Replace every "yellow plush toy" in the lines below with "yellow stuffed toy" and leave all other text unchanged. Leave the pictures out of your answer.

#### LISTED ENTRIES ####

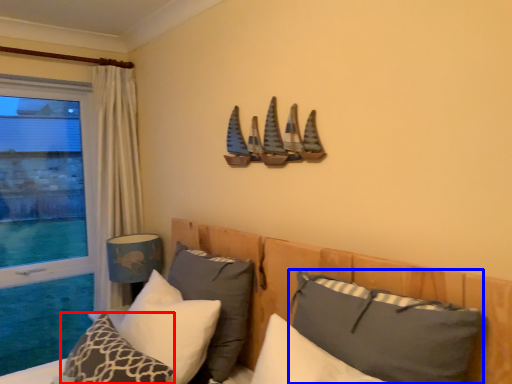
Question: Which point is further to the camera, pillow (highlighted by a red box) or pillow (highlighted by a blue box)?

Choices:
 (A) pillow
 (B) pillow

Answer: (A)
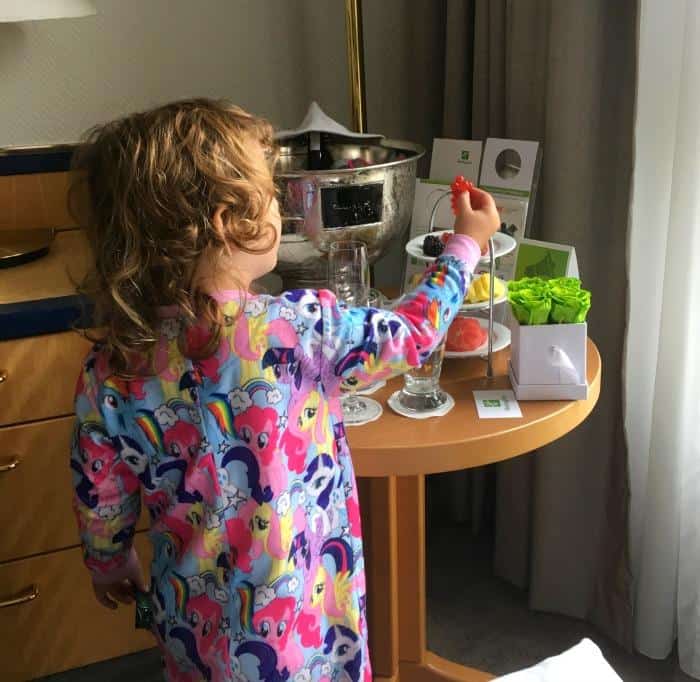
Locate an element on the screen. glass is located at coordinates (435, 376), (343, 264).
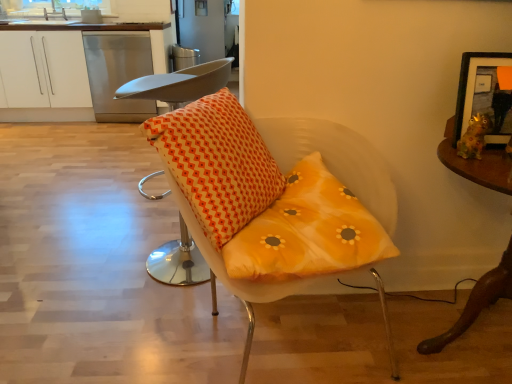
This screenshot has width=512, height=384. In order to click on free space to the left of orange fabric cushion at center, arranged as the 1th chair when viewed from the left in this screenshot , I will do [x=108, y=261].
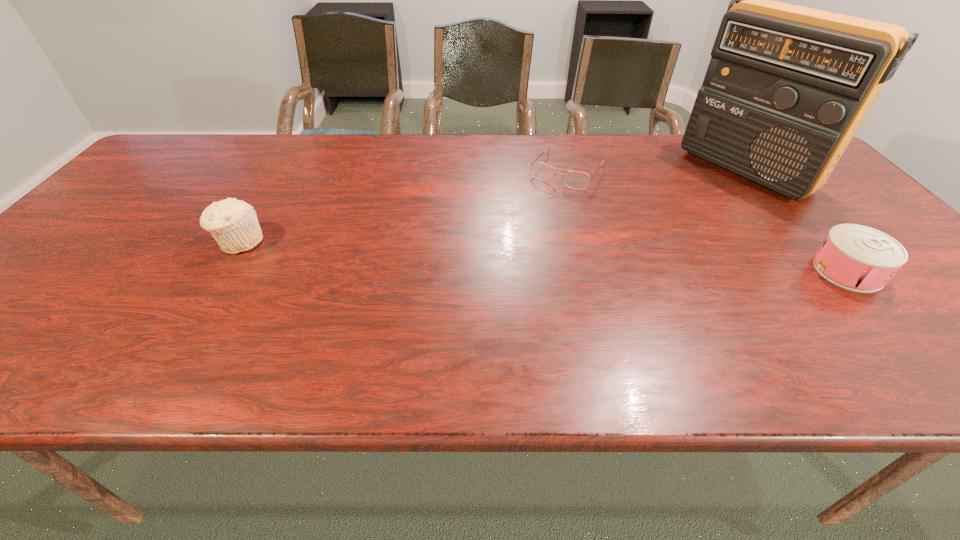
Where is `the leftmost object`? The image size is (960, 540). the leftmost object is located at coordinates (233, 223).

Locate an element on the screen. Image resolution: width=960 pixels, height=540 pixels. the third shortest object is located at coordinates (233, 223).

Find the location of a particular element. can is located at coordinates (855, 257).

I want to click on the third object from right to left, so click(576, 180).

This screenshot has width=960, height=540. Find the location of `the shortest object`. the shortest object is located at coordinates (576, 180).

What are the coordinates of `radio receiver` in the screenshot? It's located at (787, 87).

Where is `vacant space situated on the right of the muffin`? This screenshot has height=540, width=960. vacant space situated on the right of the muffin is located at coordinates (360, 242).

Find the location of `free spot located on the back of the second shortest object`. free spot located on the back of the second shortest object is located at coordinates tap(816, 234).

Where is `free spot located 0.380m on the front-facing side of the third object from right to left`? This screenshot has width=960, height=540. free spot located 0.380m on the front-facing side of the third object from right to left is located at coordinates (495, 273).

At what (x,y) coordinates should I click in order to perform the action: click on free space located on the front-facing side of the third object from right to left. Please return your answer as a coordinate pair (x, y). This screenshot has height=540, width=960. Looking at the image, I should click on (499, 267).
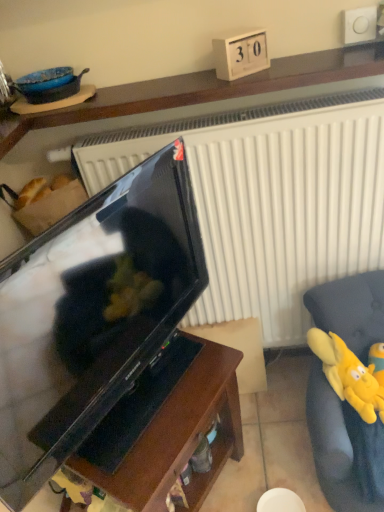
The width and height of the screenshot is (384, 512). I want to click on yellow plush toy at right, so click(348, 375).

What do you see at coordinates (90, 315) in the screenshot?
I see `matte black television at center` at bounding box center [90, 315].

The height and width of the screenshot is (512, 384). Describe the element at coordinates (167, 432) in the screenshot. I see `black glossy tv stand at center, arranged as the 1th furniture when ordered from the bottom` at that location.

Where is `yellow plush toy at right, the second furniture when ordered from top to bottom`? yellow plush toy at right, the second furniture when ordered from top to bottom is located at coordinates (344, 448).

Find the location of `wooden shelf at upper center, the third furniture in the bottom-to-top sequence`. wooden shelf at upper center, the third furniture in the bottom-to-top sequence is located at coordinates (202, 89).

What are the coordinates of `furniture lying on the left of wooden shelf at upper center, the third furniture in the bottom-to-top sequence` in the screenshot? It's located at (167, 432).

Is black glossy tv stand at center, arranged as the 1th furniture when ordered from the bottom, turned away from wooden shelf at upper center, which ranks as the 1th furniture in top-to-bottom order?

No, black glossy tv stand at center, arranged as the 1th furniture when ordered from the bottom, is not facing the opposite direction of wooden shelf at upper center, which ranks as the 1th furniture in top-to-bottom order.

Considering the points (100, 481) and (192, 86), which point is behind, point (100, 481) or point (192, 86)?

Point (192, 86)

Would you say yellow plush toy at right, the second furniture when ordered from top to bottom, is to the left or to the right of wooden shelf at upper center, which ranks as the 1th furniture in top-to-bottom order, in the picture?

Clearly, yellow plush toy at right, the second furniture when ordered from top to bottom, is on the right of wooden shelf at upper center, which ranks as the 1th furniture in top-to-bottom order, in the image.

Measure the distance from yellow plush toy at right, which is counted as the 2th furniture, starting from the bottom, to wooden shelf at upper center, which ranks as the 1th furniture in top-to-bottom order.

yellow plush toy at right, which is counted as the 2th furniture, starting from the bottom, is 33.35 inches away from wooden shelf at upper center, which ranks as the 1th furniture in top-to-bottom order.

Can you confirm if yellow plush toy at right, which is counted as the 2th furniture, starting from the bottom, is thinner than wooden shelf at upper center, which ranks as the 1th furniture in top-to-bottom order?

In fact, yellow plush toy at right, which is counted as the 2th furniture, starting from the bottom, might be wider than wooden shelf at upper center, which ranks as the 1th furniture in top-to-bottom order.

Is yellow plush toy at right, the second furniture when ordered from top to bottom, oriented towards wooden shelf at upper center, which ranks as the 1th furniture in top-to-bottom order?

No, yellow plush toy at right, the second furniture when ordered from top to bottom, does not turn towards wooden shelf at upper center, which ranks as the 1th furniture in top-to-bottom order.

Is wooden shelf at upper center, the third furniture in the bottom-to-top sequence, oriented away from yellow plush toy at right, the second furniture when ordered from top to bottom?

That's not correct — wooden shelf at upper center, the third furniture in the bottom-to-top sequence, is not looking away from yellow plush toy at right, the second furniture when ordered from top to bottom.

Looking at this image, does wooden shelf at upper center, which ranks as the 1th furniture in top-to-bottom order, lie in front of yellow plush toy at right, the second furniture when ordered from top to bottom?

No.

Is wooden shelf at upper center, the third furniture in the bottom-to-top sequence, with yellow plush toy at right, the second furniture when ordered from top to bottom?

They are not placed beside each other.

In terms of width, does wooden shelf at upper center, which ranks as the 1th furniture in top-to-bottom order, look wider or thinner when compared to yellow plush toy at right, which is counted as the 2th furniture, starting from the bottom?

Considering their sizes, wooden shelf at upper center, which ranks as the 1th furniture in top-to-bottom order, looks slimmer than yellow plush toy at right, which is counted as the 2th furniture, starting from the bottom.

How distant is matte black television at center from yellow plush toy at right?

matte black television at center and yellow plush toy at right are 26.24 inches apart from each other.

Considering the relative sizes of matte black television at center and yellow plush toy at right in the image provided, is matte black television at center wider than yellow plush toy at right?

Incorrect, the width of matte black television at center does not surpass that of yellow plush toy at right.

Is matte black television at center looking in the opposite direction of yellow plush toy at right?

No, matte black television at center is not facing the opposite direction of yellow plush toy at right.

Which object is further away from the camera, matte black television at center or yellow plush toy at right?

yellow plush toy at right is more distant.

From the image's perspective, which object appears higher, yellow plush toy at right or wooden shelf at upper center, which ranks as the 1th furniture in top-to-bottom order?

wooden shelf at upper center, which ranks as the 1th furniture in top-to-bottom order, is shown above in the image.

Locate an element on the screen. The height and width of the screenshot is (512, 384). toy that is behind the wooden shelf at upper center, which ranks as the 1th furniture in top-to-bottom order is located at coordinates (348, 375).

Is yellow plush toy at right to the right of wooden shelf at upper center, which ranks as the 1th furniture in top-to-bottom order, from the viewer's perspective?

####

> **TASK RESPONSE**
Question: Which point is further to the camera, pillow (highlighted by a red box) or pillow (highlighted by a blue box)?

Choices:
 (A) pillow
 (B) pillow

Answer: (A)
Locate an element on the screen. glass is located at coordinates (435, 376), (343, 264).
This screenshot has width=512, height=384. In order to click on free space to the left of orange fabric cushion at center, arranged as the 1th chair when viewed from the left in this screenshot , I will do [x=108, y=261].
Where is `the leftmost object`? The image size is (960, 540). the leftmost object is located at coordinates (233, 223).

Locate an element on the screen. Image resolution: width=960 pixels, height=540 pixels. the third shortest object is located at coordinates (233, 223).

Find the location of a particular element. can is located at coordinates (855, 257).

I want to click on the third object from right to left, so click(576, 180).

This screenshot has width=960, height=540. Find the location of `the shortest object`. the shortest object is located at coordinates (576, 180).

What are the coordinates of `radio receiver` in the screenshot? It's located at (787, 87).

Where is `vacant space situated on the right of the muffin`? This screenshot has height=540, width=960. vacant space situated on the right of the muffin is located at coordinates (360, 242).

Find the location of `free spot located on the back of the second shortest object`. free spot located on the back of the second shortest object is located at coordinates tap(816, 234).

Where is `free spot located 0.380m on the front-facing side of the third object from right to left`? This screenshot has width=960, height=540. free spot located 0.380m on the front-facing side of the third object from right to left is located at coordinates (495, 273).

At what (x,y) coordinates should I click in order to perform the action: click on free space located on the front-facing side of the third object from right to left. Please return your answer as a coordinate pair (x, y). This screenshot has height=540, width=960. Looking at the image, I should click on (499, 267).
The width and height of the screenshot is (384, 512). I want to click on yellow stuffed toy at right, so click(348, 375).

What do you see at coordinates (90, 315) in the screenshot?
I see `matte black television at center` at bounding box center [90, 315].

The height and width of the screenshot is (512, 384). Describe the element at coordinates (167, 432) in the screenshot. I see `black glossy tv stand at center, arranged as the 1th furniture when ordered from the bottom` at that location.

Where is `yellow stuffed toy at right, the second furniture when ordered from top to bottom`? yellow stuffed toy at right, the second furniture when ordered from top to bottom is located at coordinates (344, 448).

Find the location of `wooden shelf at upper center, the third furniture in the bottom-to-top sequence`. wooden shelf at upper center, the third furniture in the bottom-to-top sequence is located at coordinates (202, 89).

What are the coordinates of `furniture lying on the left of wooden shelf at upper center, the third furniture in the bottom-to-top sequence` in the screenshot? It's located at (167, 432).

Is black glossy tv stand at center, arranged as the 1th furniture when ordered from the bottom, turned away from wooden shelf at upper center, which ranks as the 1th furniture in top-to-bottom order?

No, black glossy tv stand at center, arranged as the 1th furniture when ordered from the bottom, is not facing the opposite direction of wooden shelf at upper center, which ranks as the 1th furniture in top-to-bottom order.

Considering the points (100, 481) and (192, 86), which point is behind, point (100, 481) or point (192, 86)?

Point (192, 86)

Would you say yellow stuffed toy at right, the second furniture when ordered from top to bottom, is to the left or to the right of wooden shelf at upper center, which ranks as the 1th furniture in top-to-bottom order, in the picture?

Clearly, yellow stuffed toy at right, the second furniture when ordered from top to bottom, is on the right of wooden shelf at upper center, which ranks as the 1th furniture in top-to-bottom order, in the image.

Measure the distance from yellow stuffed toy at right, which is counted as the 2th furniture, starting from the bottom, to wooden shelf at upper center, which ranks as the 1th furniture in top-to-bottom order.

yellow stuffed toy at right, which is counted as the 2th furniture, starting from the bottom, is 33.35 inches away from wooden shelf at upper center, which ranks as the 1th furniture in top-to-bottom order.

Can you confirm if yellow stuffed toy at right, which is counted as the 2th furniture, starting from the bottom, is thinner than wooden shelf at upper center, which ranks as the 1th furniture in top-to-bottom order?

In fact, yellow stuffed toy at right, which is counted as the 2th furniture, starting from the bottom, might be wider than wooden shelf at upper center, which ranks as the 1th furniture in top-to-bottom order.

Is yellow stuffed toy at right, the second furniture when ordered from top to bottom, oriented towards wooden shelf at upper center, which ranks as the 1th furniture in top-to-bottom order?

No, yellow stuffed toy at right, the second furniture when ordered from top to bottom, does not turn towards wooden shelf at upper center, which ranks as the 1th furniture in top-to-bottom order.

Is wooden shelf at upper center, the third furniture in the bottom-to-top sequence, oriented away from yellow stuffed toy at right, the second furniture when ordered from top to bottom?

That's not correct — wooden shelf at upper center, the third furniture in the bottom-to-top sequence, is not looking away from yellow stuffed toy at right, the second furniture when ordered from top to bottom.

Looking at this image, does wooden shelf at upper center, which ranks as the 1th furniture in top-to-bottom order, lie in front of yellow stuffed toy at right, the second furniture when ordered from top to bottom?

No.

Is wooden shelf at upper center, the third furniture in the bottom-to-top sequence, with yellow stuffed toy at right, the second furniture when ordered from top to bottom?

They are not placed beside each other.

In terms of width, does wooden shelf at upper center, which ranks as the 1th furniture in top-to-bottom order, look wider or thinner when compared to yellow stuffed toy at right, which is counted as the 2th furniture, starting from the bottom?

Considering their sizes, wooden shelf at upper center, which ranks as the 1th furniture in top-to-bottom order, looks slimmer than yellow stuffed toy at right, which is counted as the 2th furniture, starting from the bottom.

How distant is matte black television at center from yellow stuffed toy at right?

matte black television at center and yellow stuffed toy at right are 26.24 inches apart from each other.

Considering the relative sizes of matte black television at center and yellow stuffed toy at right in the image provided, is matte black television at center wider than yellow stuffed toy at right?

Incorrect, the width of matte black television at center does not surpass that of yellow stuffed toy at right.

Is matte black television at center looking in the opposite direction of yellow stuffed toy at right?

No, matte black television at center is not facing the opposite direction of yellow stuffed toy at right.

Which object is further away from the camera, matte black television at center or yellow stuffed toy at right?

yellow stuffed toy at right is more distant.

From the image's perspective, which object appears higher, yellow stuffed toy at right or wooden shelf at upper center, which ranks as the 1th furniture in top-to-bottom order?

wooden shelf at upper center, which ranks as the 1th furniture in top-to-bottom order, is shown above in the image.

Locate an element on the screen. The height and width of the screenshot is (512, 384). toy that is behind the wooden shelf at upper center, which ranks as the 1th furniture in top-to-bottom order is located at coordinates (348, 375).

Is yellow stuffed toy at right to the right of wooden shelf at upper center, which ranks as the 1th furniture in top-to-bottom order, from the viewer's perspective?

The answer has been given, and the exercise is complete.